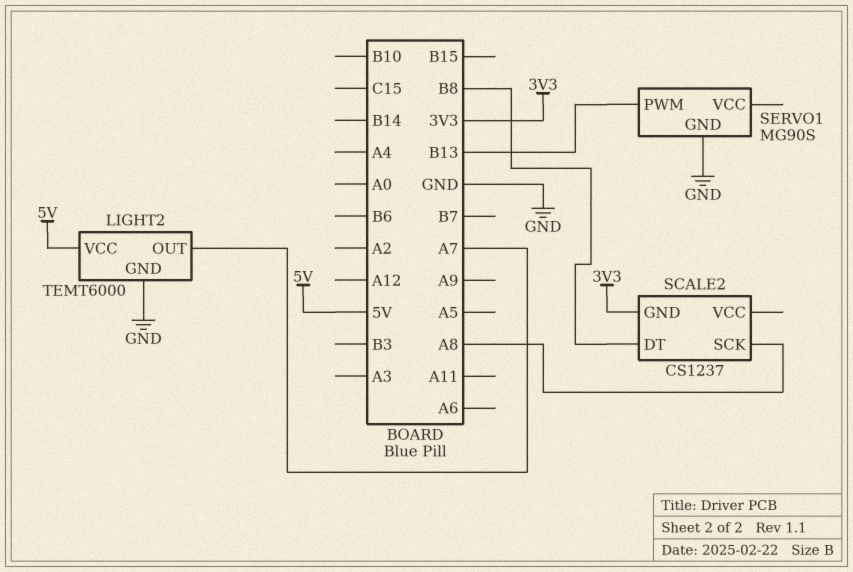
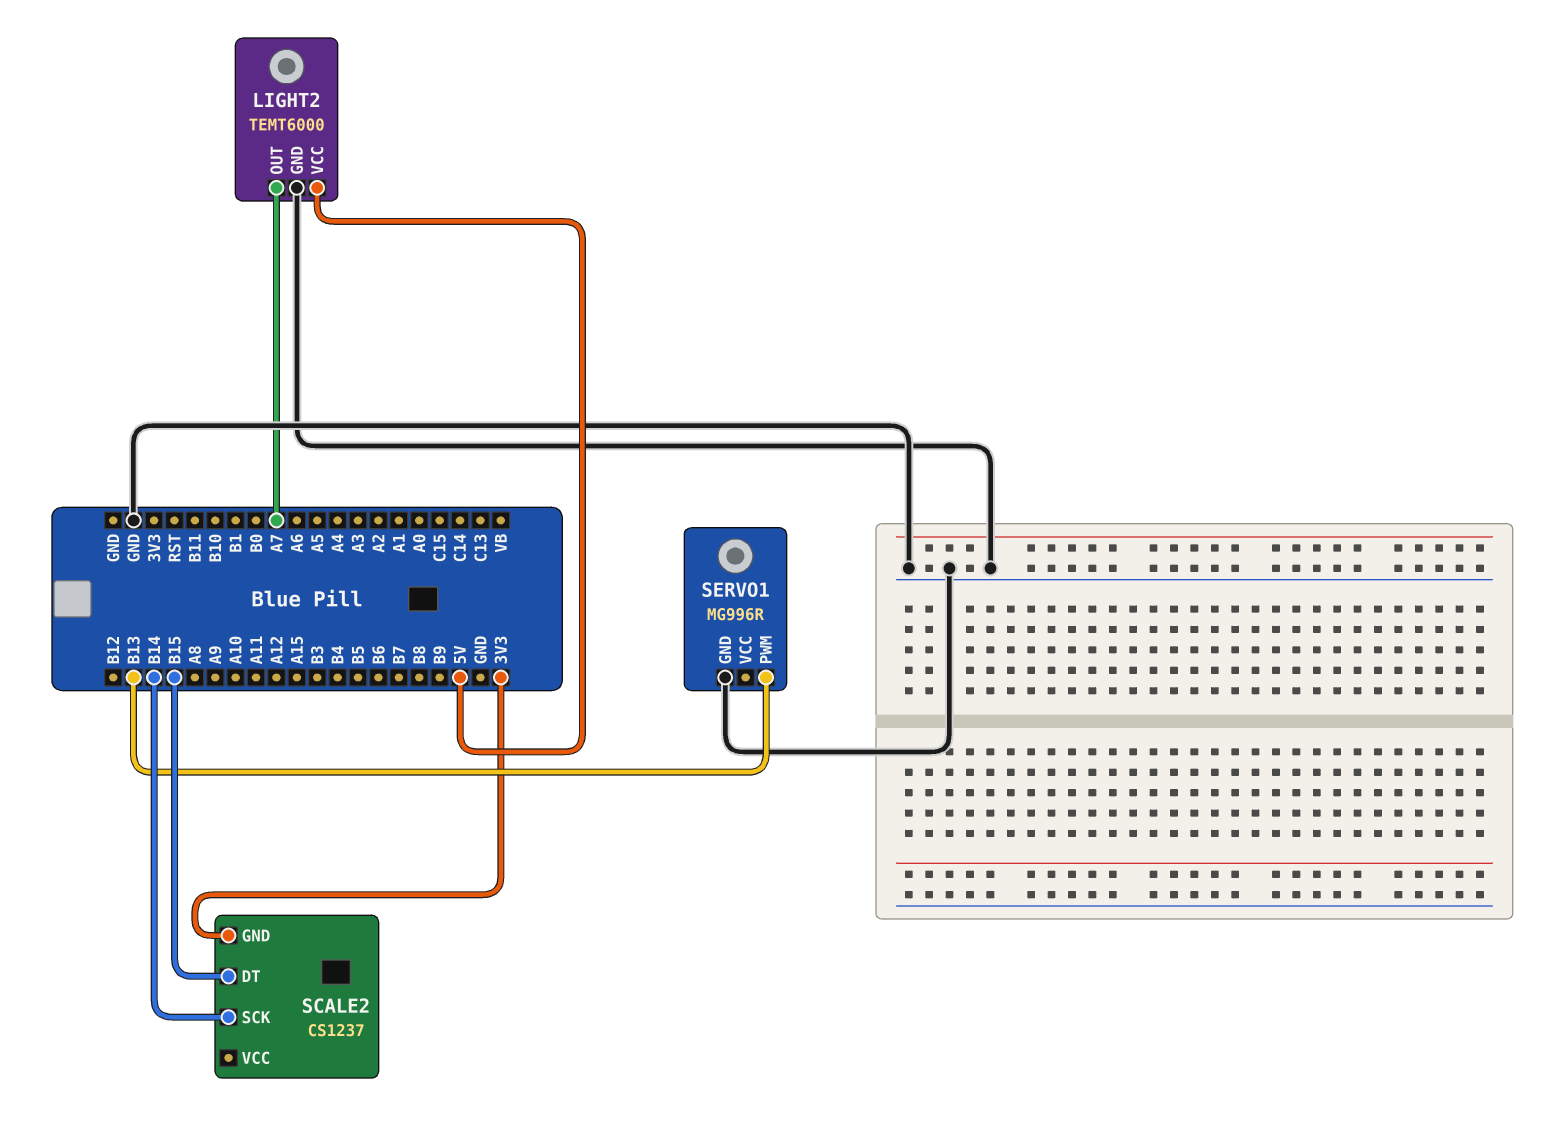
SCALE2 pin DT: B8 -> B15
SCALE2 pin SCK: A8 -> B14
SERVO1: MG90S -> MG996R

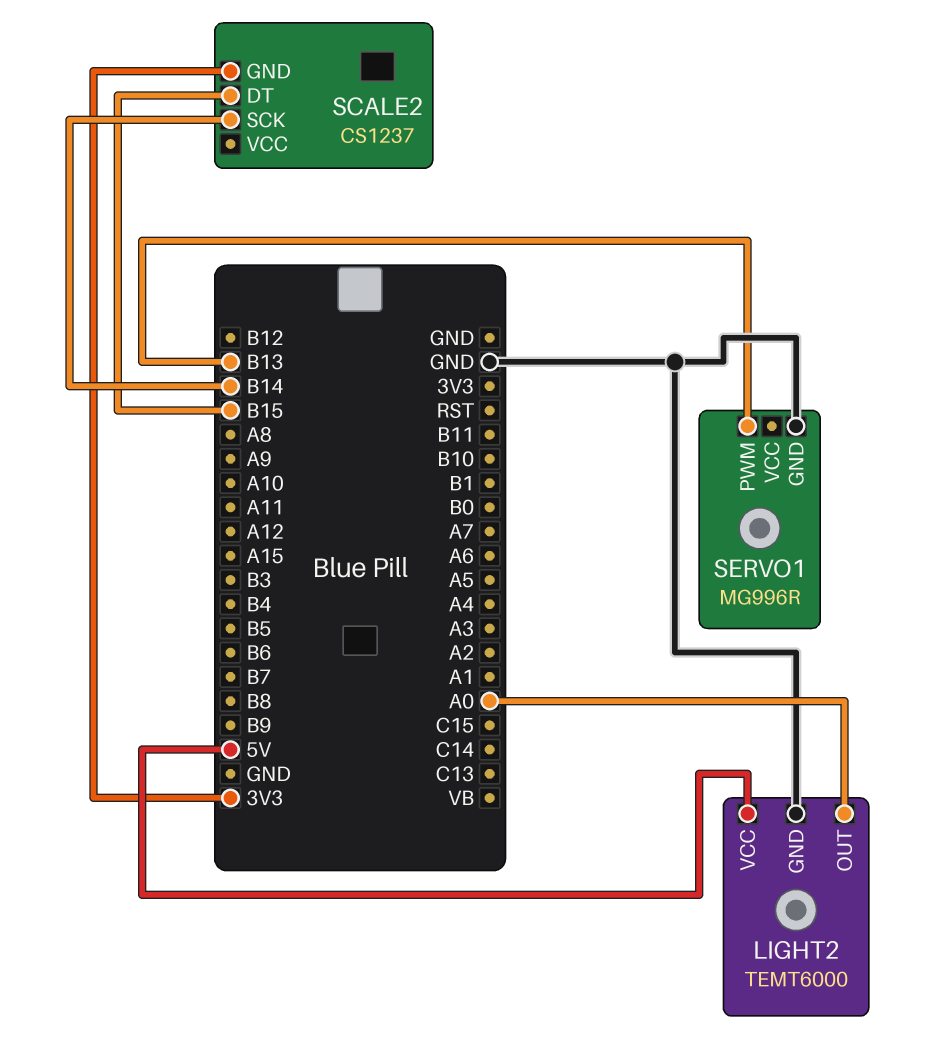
LIGHT2 pin OUT: A7 -> A0

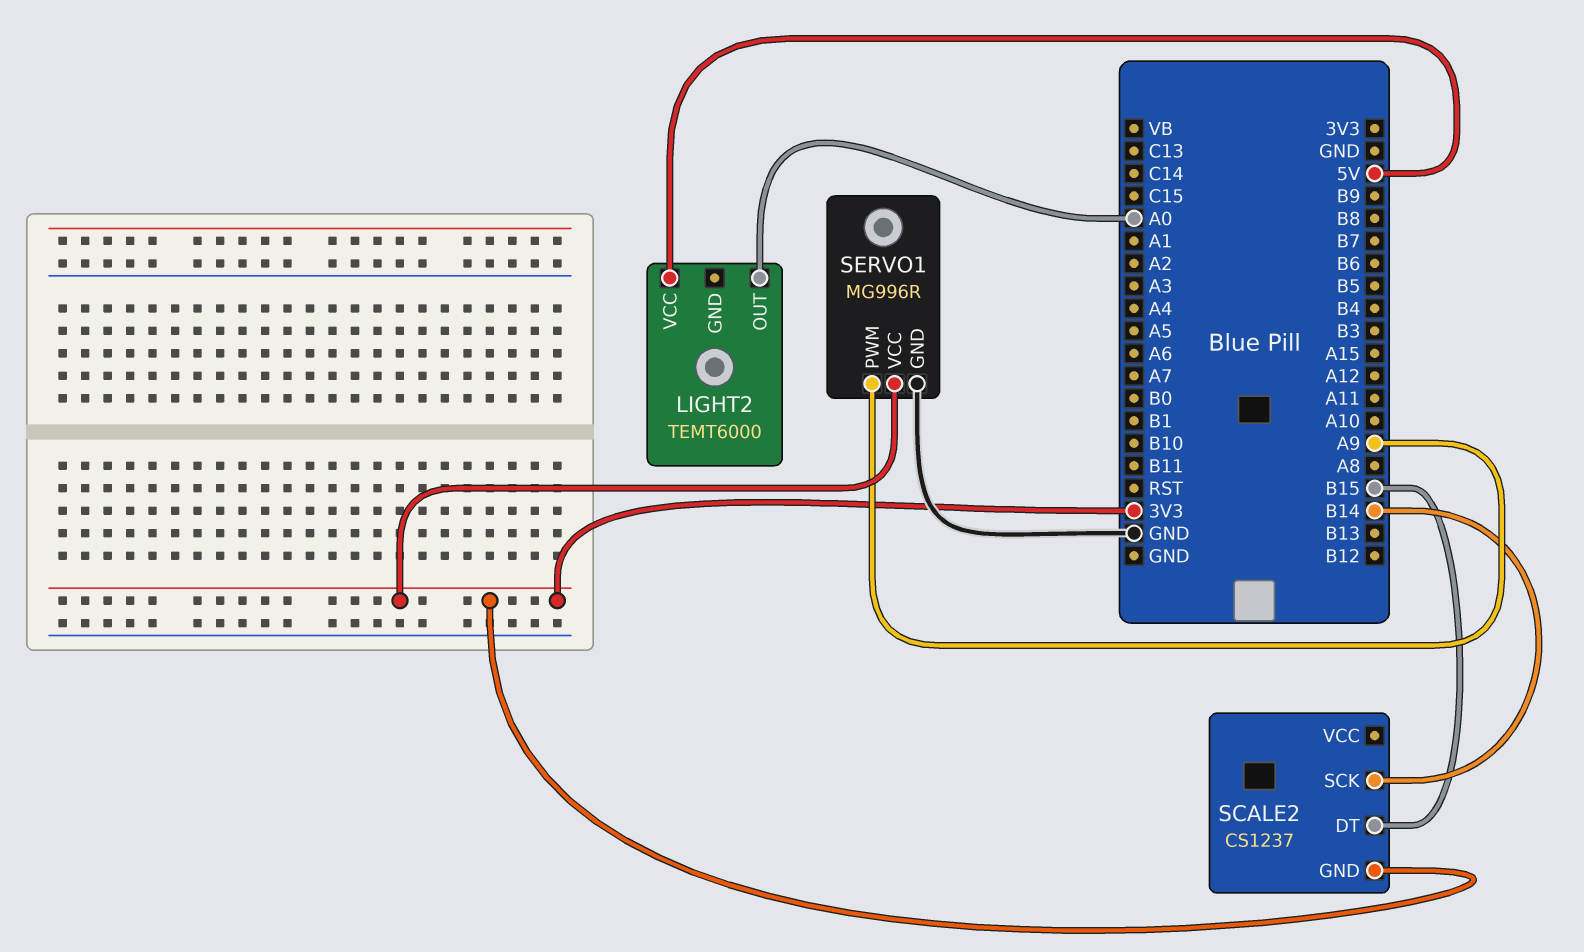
LIGHT2 pin GND: GND -> none
SERVO1 pin PWM: B13 -> A9
SERVO1 pin VCC: none -> 3V3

---

Omit the pictures and please write out exactly the lines between the one containing "SCALE2 pin SCK: A8 -> B14" and the last line of the entries, both included.

SCALE2 pin SCK: A8 -> B14
SERVO1: MG90S -> MG996R

LIGHT2 pin OUT: A7 -> A0

LIGHT2 pin GND: GND -> none
SERVO1 pin PWM: B13 -> A9
SERVO1 pin VCC: none -> 3V3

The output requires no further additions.